-- Opening Marker --
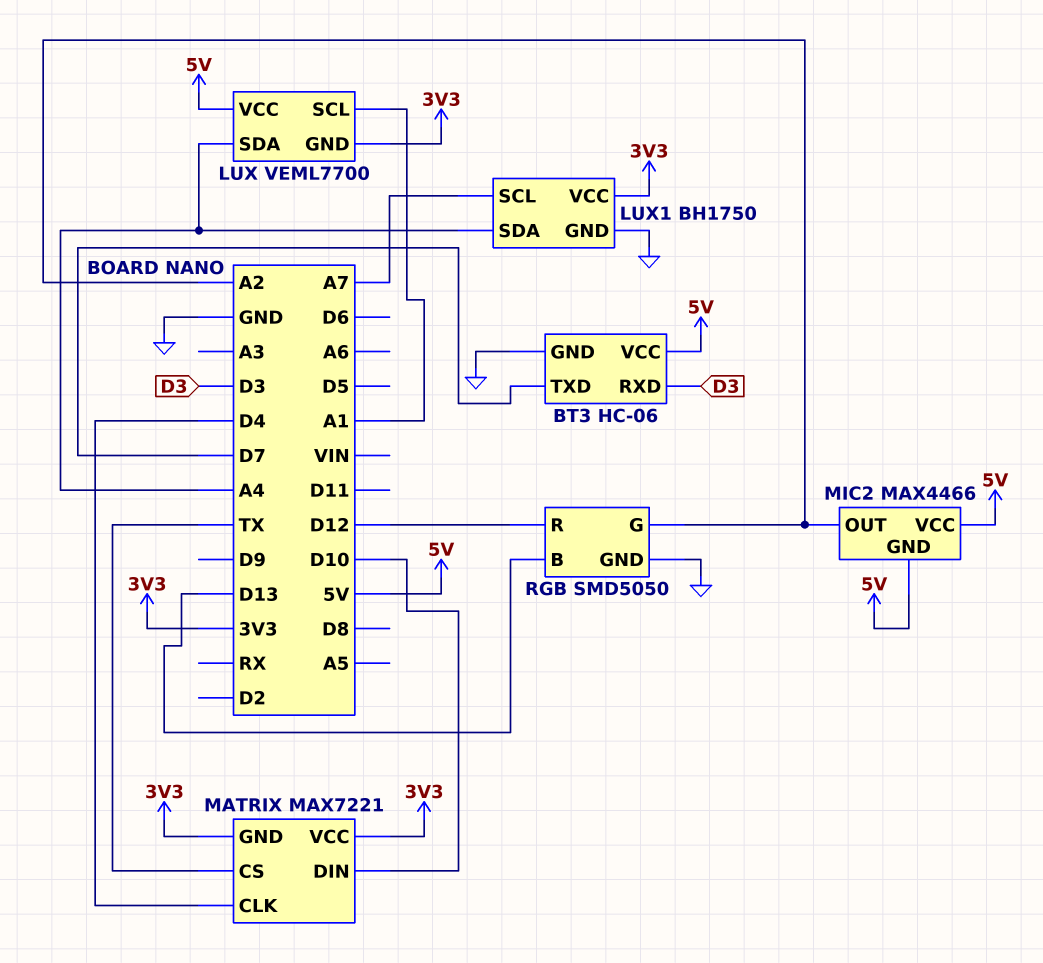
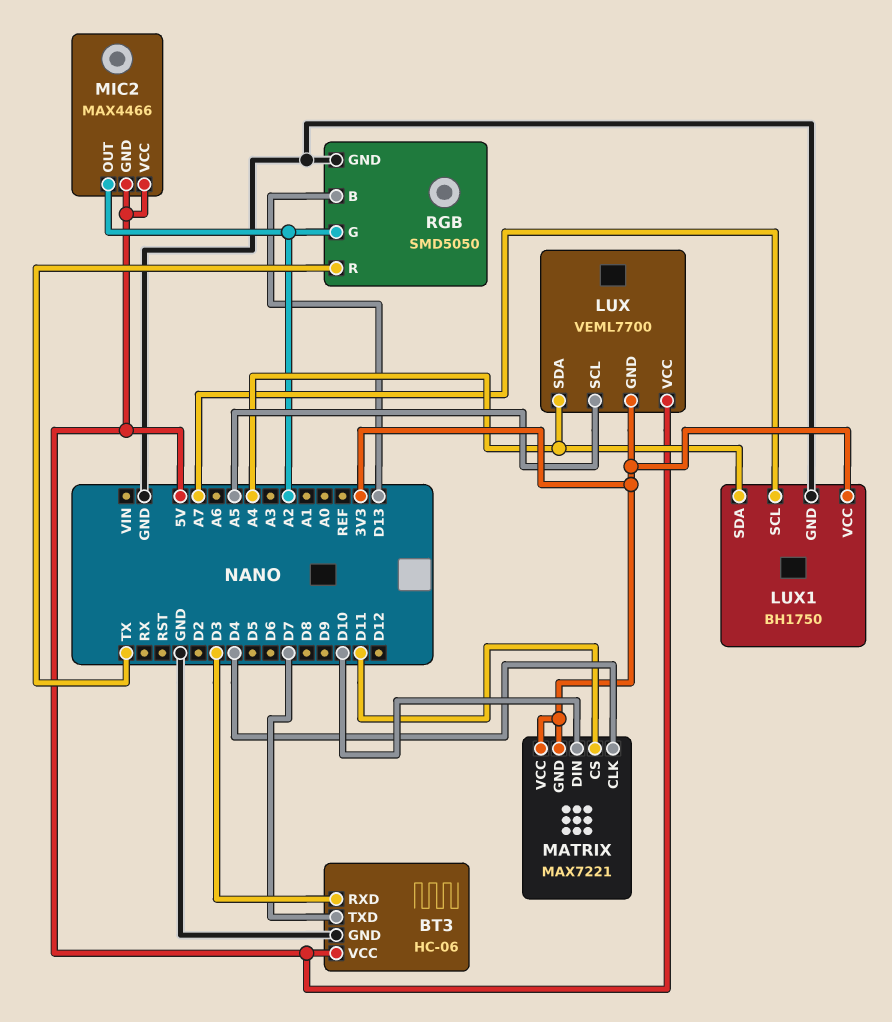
LUX pin SCL: A1 -> A5
MATRIX pin CS: TX -> D11
RGB pin R: D12 -> TX

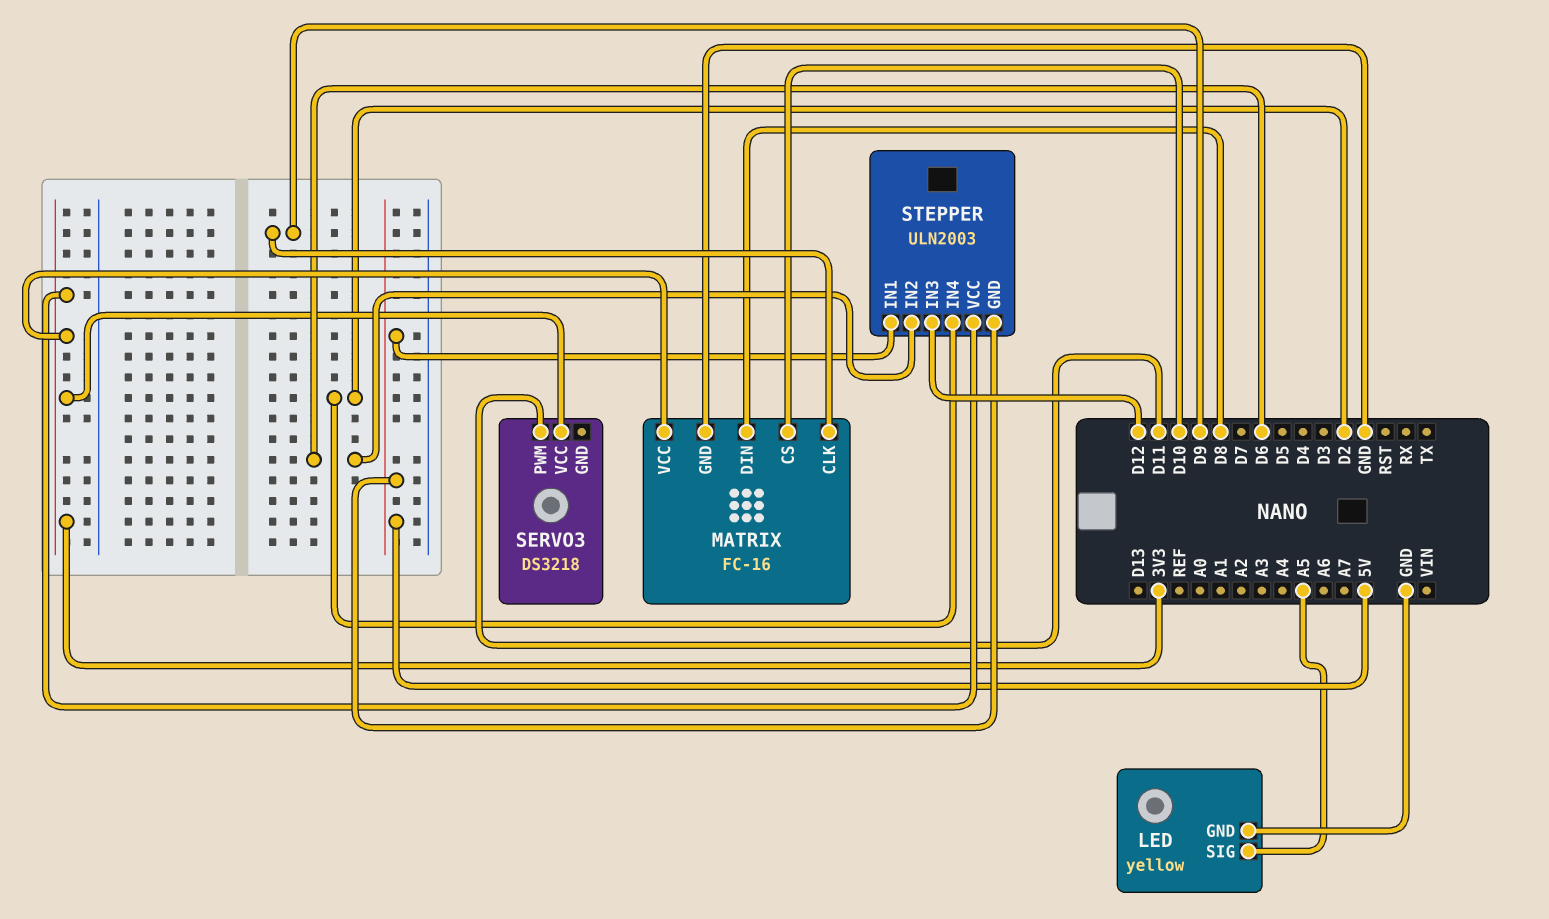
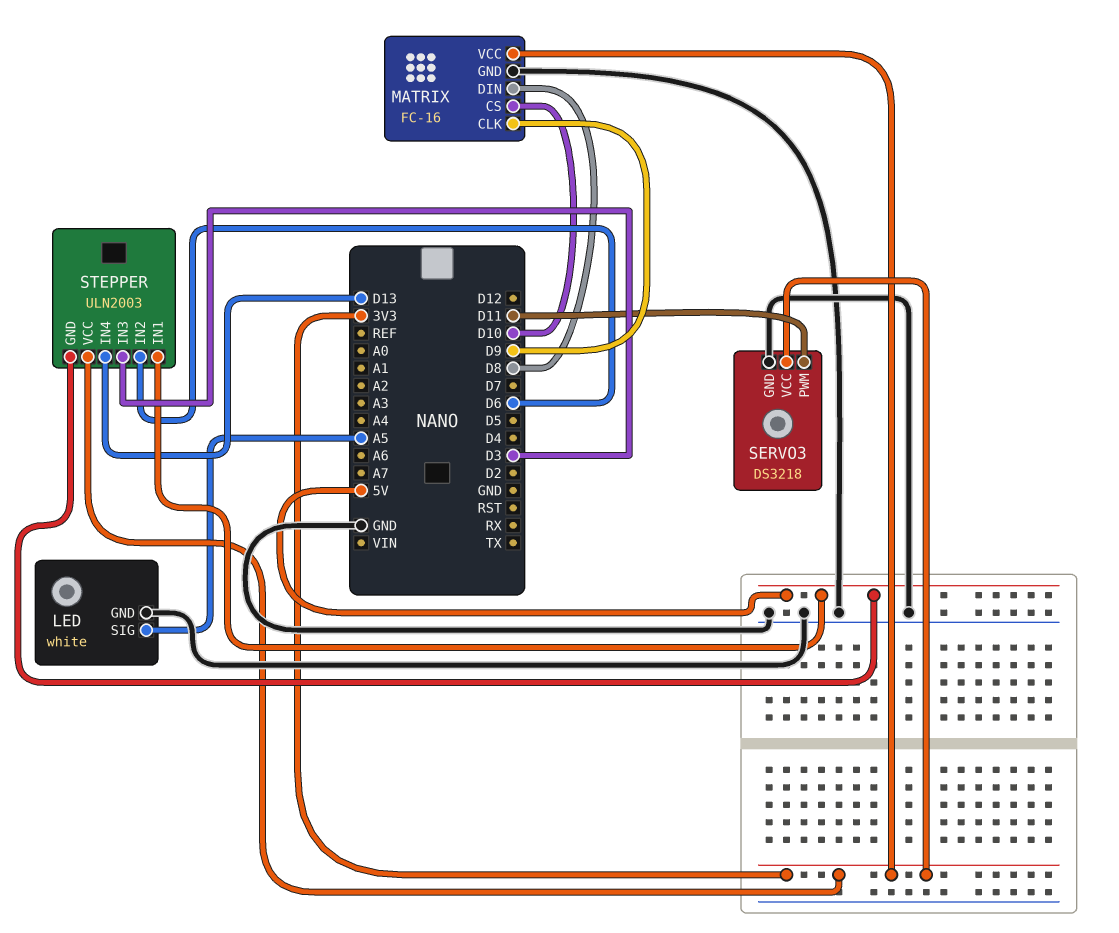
LED: yellow -> white
SERVO3 pin GND: none -> GND
STEPPER pin IN3: D12 -> D3
STEPPER pin IN4: D2 -> D13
-- Closing Marker --
_WHAT YOU SHOULD DO_
Transcribe all of the records exactly, without reproducing their pictures.

_OUTPUT_
LUX pin SCL: A1 -> A5
MATRIX pin CS: TX -> D11
RGB pin R: D12 -> TX

LED: yellow -> white
SERVO3 pin GND: none -> GND
STEPPER pin IN3: D12 -> D3
STEPPER pin IN4: D2 -> D13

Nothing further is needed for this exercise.